[Image-based spatial reasoning data]
▬▬▬

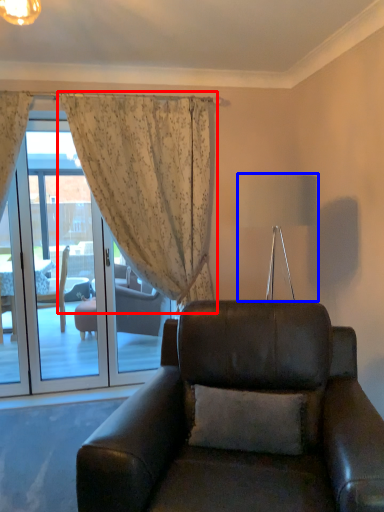
Question: Which of the following is the farthest to the observer, curtain (highlighted by a red box) or lamp (highlighted by a blue box)?

Choices:
 (A) curtain
 (B) lamp

Answer: (A)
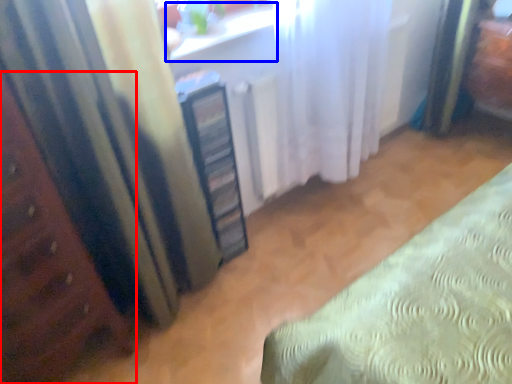
Question: Which of the following is the farthest to the observer, furniture (highlighted by a red box) or window sill (highlighted by a blue box)?

Choices:
 (A) furniture
 (B) window sill

Answer: (B)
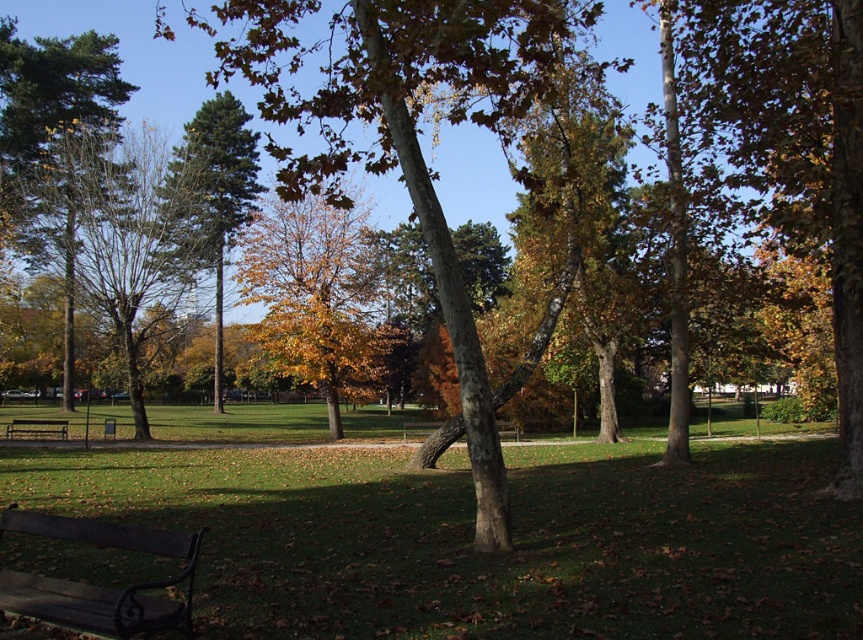
Who is more forward, [369,280] or [0,572]?

Point [0,572]

Which is behind, point (287, 307) or point (129, 540)?

Point (287, 307)

Does point (338, 369) lie in front of point (79, 595)?

No, it is behind (79, 595).

Identify the location of yellow-green leaves at center. The image size is (863, 640). (313, 296).

Can you confirm if wooden bench at lower left is positioned to the left of wooden bench at center?

Indeed, wooden bench at lower left is positioned on the left side of wooden bench at center.

Between wooden bench at lower left and wooden bench at center, which one appears on the left side from the viewer's perspective?

Positioned to the left is wooden bench at lower left.

Is point (38, 419) less distant than point (515, 429)?

No, (38, 419) is behind (515, 429).

The height and width of the screenshot is (640, 863). I want to click on wooden bench at lower left, so click(x=36, y=426).

Locate an element on the screen. brown rough bark tree at center is located at coordinates (404, 132).

Which of these two, brown rough bark tree at center or green glossy tree at center, stands shorter?

green glossy tree at center

This screenshot has width=863, height=640. Identify the location of brown rough bark tree at center. (404, 132).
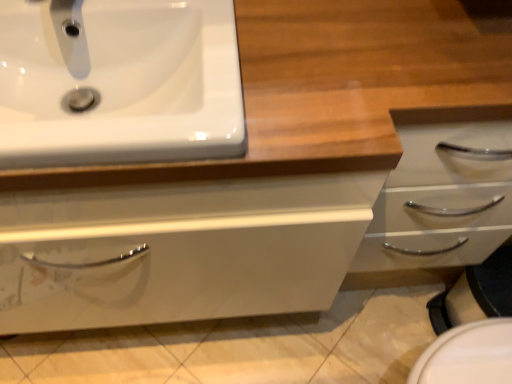
Question: Is white glossy sink at upper left spatially inside matte white faucet at upper left, or outside of it?

Choices:
 (A) inside
 (B) outside

Answer: (B)

Question: From the image's perspective, relative to matte white faucet at upper left, is white glossy sink at upper left above or below?

Choices:
 (A) above
 (B) below

Answer: (B)

Question: From their relative heights in the image, would you say white glossy sink at upper left is taller or shorter than matte white faucet at upper left?

Choices:
 (A) short
 (B) tall

Answer: (A)

Question: From a real-world perspective, relative to white glossy sink at upper left, is matte white faucet at upper left vertically above or below?

Choices:
 (A) below
 (B) above

Answer: (B)

Question: Based on their sizes in the image, would you say matte white faucet at upper left is bigger or smaller than white glossy sink at upper left?

Choices:
 (A) big
 (B) small

Answer: (B)

Question: Is matte white faucet at upper left taller or shorter than white glossy sink at upper left?

Choices:
 (A) tall
 (B) short

Answer: (A)

Question: From the image's perspective, is matte white faucet at upper left above or below white glossy sink at upper left?

Choices:
 (A) above
 (B) below

Answer: (A)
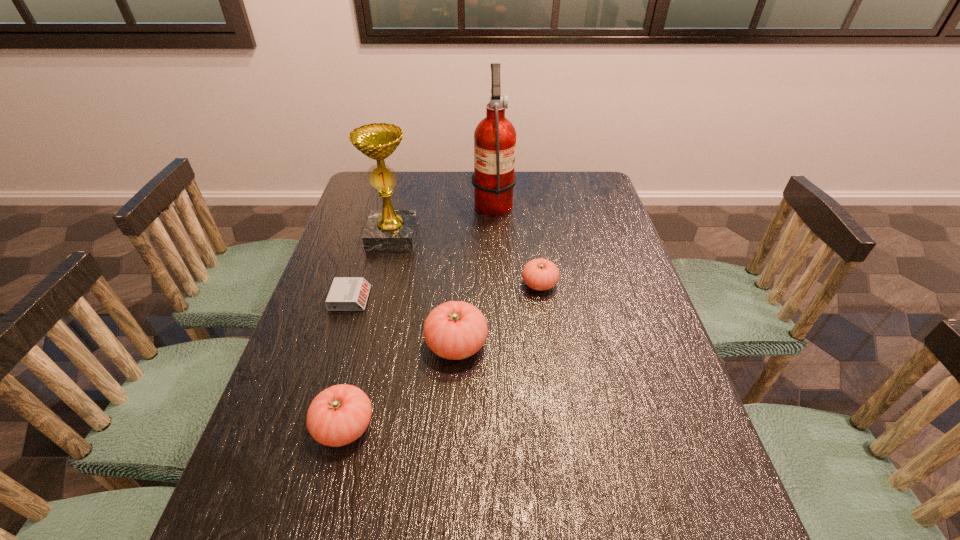
The height and width of the screenshot is (540, 960). I want to click on object at the near edge, so (x=340, y=414).

Locate an element on the screen. The height and width of the screenshot is (540, 960). tomato located in the left edge section of the desktop is located at coordinates 340,414.

Locate an element on the screen. The image size is (960, 540). award at the left edge is located at coordinates (388, 229).

This screenshot has height=540, width=960. I want to click on alarm clock located at the left edge, so click(346, 293).

This screenshot has height=540, width=960. In order to click on object that is at the near left corner in this screenshot , I will do `click(340, 414)`.

Image resolution: width=960 pixels, height=540 pixels. In order to click on free point at the far edge in this screenshot , I will do tap(529, 188).

You are a GUI agent. You are given a task and a screenshot of the screen. Output one action in this format:
    pyautogui.click(x=<x>, y=<y>)
    Task: Click on the free region at the near edge of the desktop
    
    Given the screenshot: What is the action you would take?
    pyautogui.click(x=360, y=485)

Locate an element on the screen. The image size is (960, 540). vacant point at the left edge is located at coordinates (339, 275).

I want to click on blank space at the right edge, so click(578, 241).

At what (x,y) coordinates should I click in order to perform the action: click on free spot between the fourth tallest object and the fifth farthest object. Please return your answer as a coordinate pair (x, y). The image size is (960, 540). Looking at the image, I should click on (400, 386).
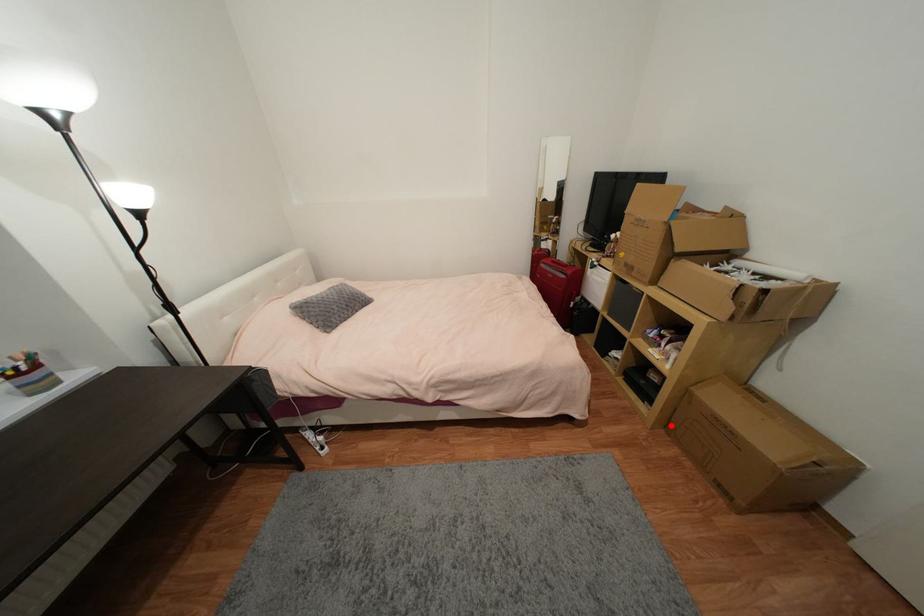
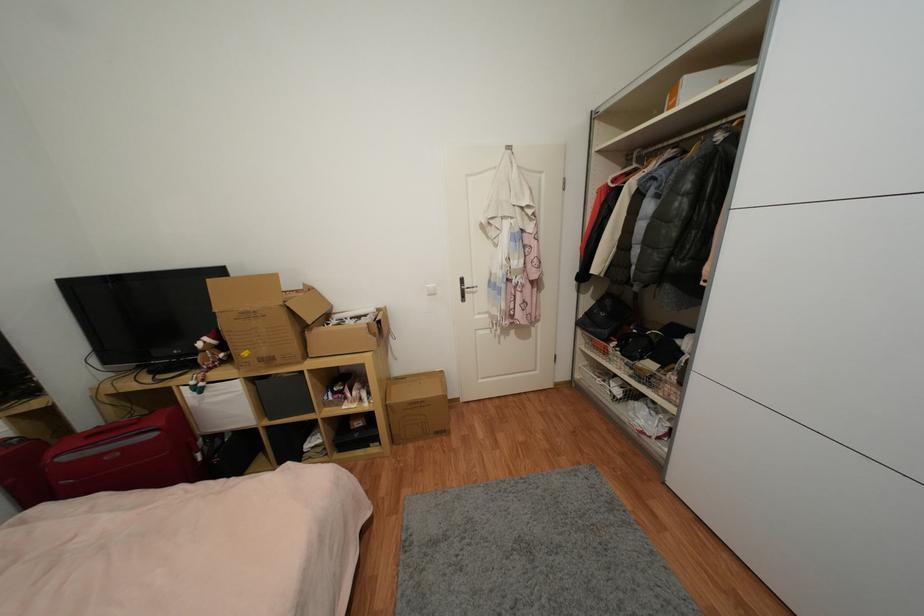
Question: I am providing you with two images of the same scene from different viewpoints. A red point is shown in image1. For the corresponding object point in image2, is it positioned nearer or farther from the camera?

Choices:
 (A) Nearer
 (B) Farther

Answer: (B)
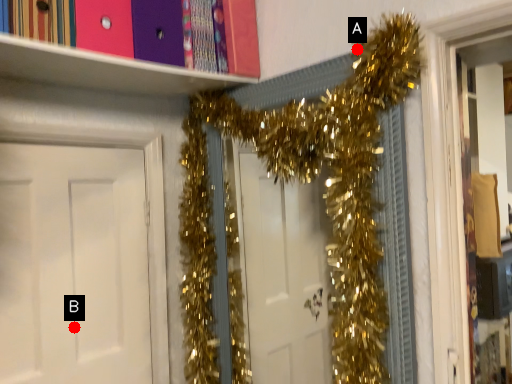
Question: Two points are circled on the image, labeled by A and B beside each circle. Which point is farther to the camera?

Choices:
 (A) A is further
 (B) B is further

Answer: (B)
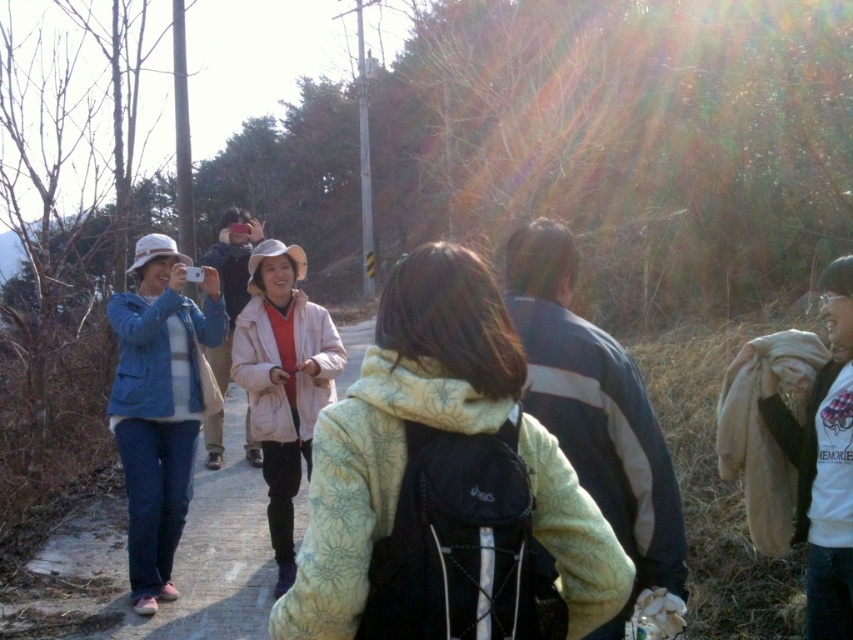
You are planning to buy a jacket for a hiking trip and are comparing the two jackets in the image. Given that the blue denim jacket at left and the matte blue jacket at left are both in the scene, which one would you choose if you want a wider jacket for better layering?

The blue denim jacket at left has a larger width than the matte blue jacket at left, making it a better choice for better layering.

In the scene shown: You are standing at the center of the image and want to find the blue denim jacket at left. In which direction should you look to locate it?

The blue denim jacket at left is located at the left side of the image, so you should look to your left to find it.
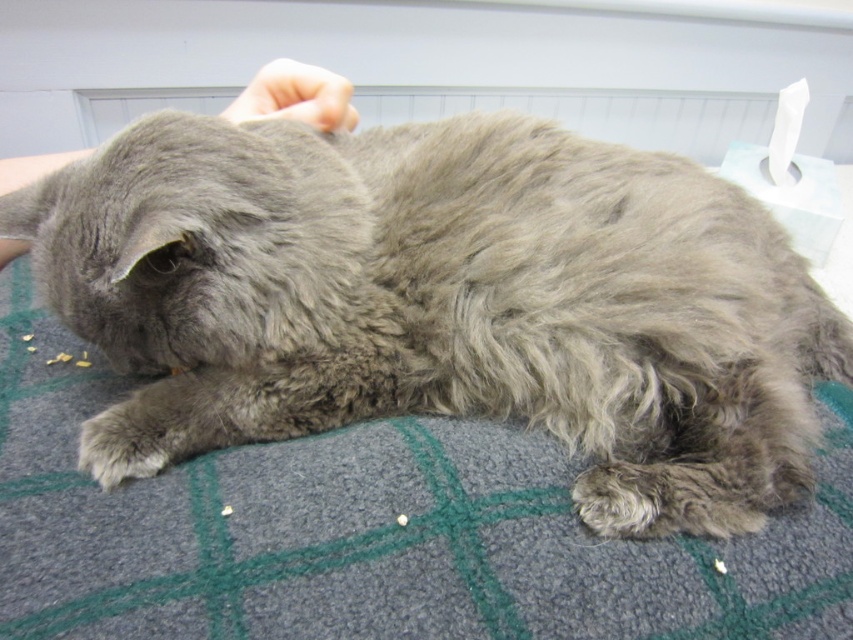
You are a photographer trying to capture the interaction between the gray fluffy cat at center and the smooth skin hand at upper center. Based on their positions, which object is closer to the right edge of the frame?

The gray fluffy cat at center is closer to the right edge of the frame because it is positioned to the right of the smooth skin hand at upper center.

You are a robot trying to determine the order of two points in the image. The points are labeled as point 1 at coordinates point (630,344) and point 2 at coordinates point (248,90). Based on the scene, which point is closer to the viewer?

Point 1 at coordinates point (630,344) is closer to the viewer than point 2 at coordinates point (248,90) because the Objects Description states that point (630,344) is in front of point (248,90).

You are standing in front of the image and want to touch the point at coordinate point (688, 500). If your hand can reach up to 18 inches, will you be able to reach it?

The distance between point (688, 500) and the viewer is 18.91 inches, which is slightly beyond your hand reach of 18 inches. Therefore, you cannot reach it.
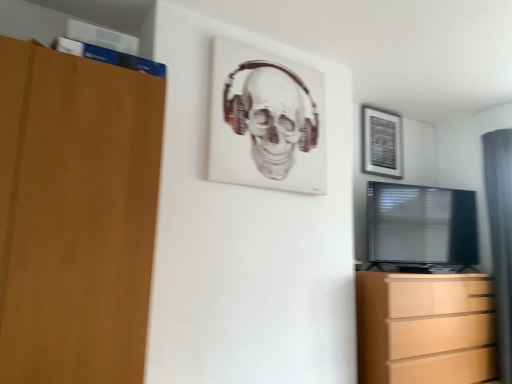
Question: Is matte black picture frame at upper right, the first picture frame viewed from the back, inside the boundaries of white matte picture frame at upper center, which is the 2th picture frame from back to front, or outside?

Choices:
 (A) inside
 (B) outside

Answer: (B)

Question: Is matte black picture frame at upper right, the first picture frame viewed from the back, wider or thinner than white matte picture frame at upper center, the first picture frame positioned from the front?

Choices:
 (A) wide
 (B) thin

Answer: (B)

Question: Which is nearer to the white matte picture frame at upper center, which ranks as the 2th picture frame in right-to-left order?

Choices:
 (A) black glossy tv at right
 (B) gray fabric curtain at right
 (C) matte black picture frame at upper right, placed as the 1th picture frame when sorted from right to left
 (D) light brown wooden chest of drawers at lower right

Answer: (A)

Question: Based on their relative distances, which object is farther from the black glossy tv at right?

Choices:
 (A) light brown wooden chest of drawers at lower right
 (B) white matte picture frame at upper center, which ranks as the 2th picture frame in right-to-left order
 (C) gray fabric curtain at right
 (D) matte black picture frame at upper right, arranged as the second picture frame when viewed from the front

Answer: (B)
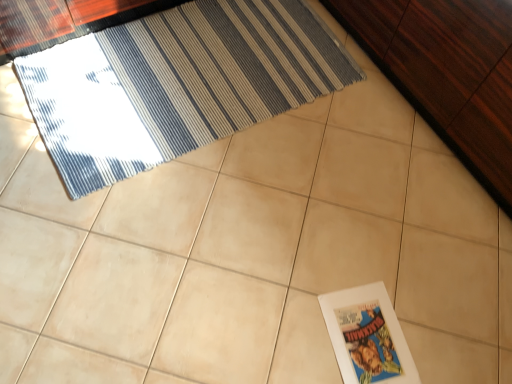
Locate an element on the screen. The height and width of the screenshot is (384, 512). free location to the left of white paper at lower right is located at coordinates (294, 324).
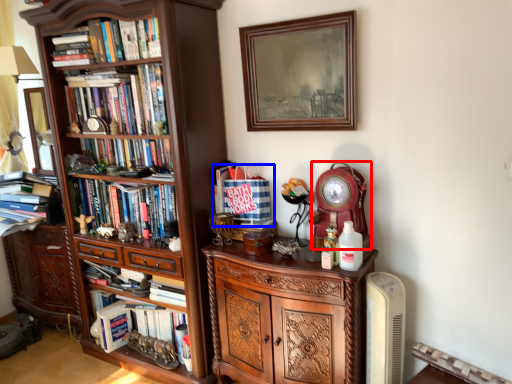
Question: Among these objects, which one is nearest to the camera, clock (highlighted by a red box) or book (highlighted by a blue box)?

Choices:
 (A) clock
 (B) book

Answer: (A)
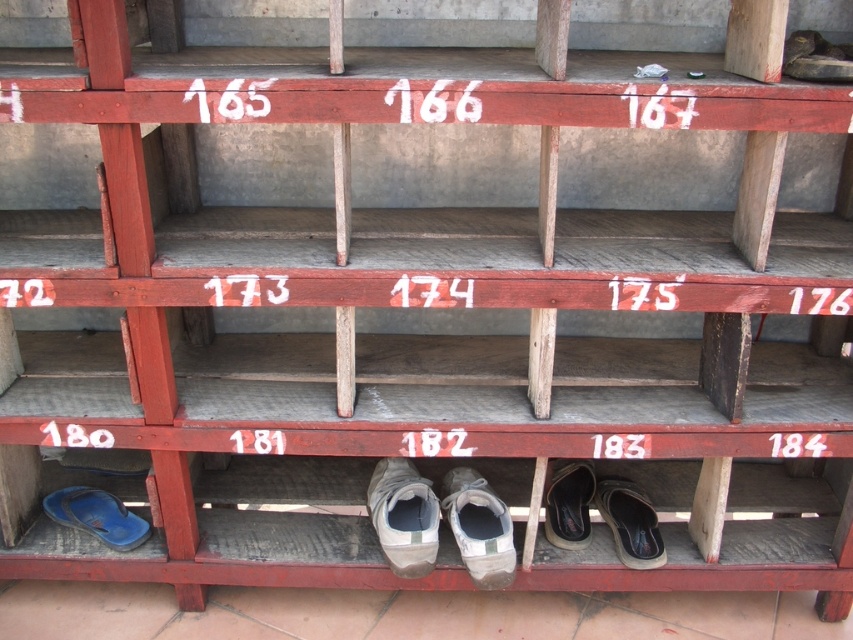
Does white fabric shoe at lower center have a larger size compared to black leather shoe at lower center?

Yes, white fabric shoe at lower center is bigger than black leather shoe at lower center.

Based on the photo, is white fabric shoe at lower center further to camera compared to black leather shoe at lower center?

No, white fabric shoe at lower center is closer to the viewer.

Is point (416, 563) positioned behind point (579, 496)?

No, it is in front of (579, 496).

Find the location of a particular element. white fabric shoe at lower center is located at coordinates (403, 516).

Does white fabric shoe at lower center appear on the left side of leather brown shoe at lower right?

Indeed, white fabric shoe at lower center is positioned on the left side of leather brown shoe at lower right.

Is point (428, 540) farther from viewer compared to point (613, 499)?

That is False.

Describe the element at coordinates (403, 516) in the screenshot. I see `white fabric shoe at lower center` at that location.

What are the coordinates of `white fabric shoe at lower center` in the screenshot? It's located at (403, 516).

Does blue rubber flip-flop at lower left appear under black leather shoe at lower center?

Indeed, blue rubber flip-flop at lower left is positioned under black leather shoe at lower center.

Who is more forward, (67, 520) or (572, 499)?

Positioned in front is point (67, 520).

Where is `blue rubber flip-flop at lower left`? The width and height of the screenshot is (853, 640). blue rubber flip-flop at lower left is located at coordinates (97, 515).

▬▬▬

Task instructions:
Copy out the lines of the records from the line with "Find the location" to the line with "That is False.", both included, with no change.

Answer for this exercise:
Find the location of a particular element. white fabric shoe at lower center is located at coordinates (403, 516).

Does white fabric shoe at lower center appear on the left side of leather brown shoe at lower right?

Indeed, white fabric shoe at lower center is positioned on the left side of leather brown shoe at lower right.

Is point (428, 540) farther from viewer compared to point (613, 499)?

That is False.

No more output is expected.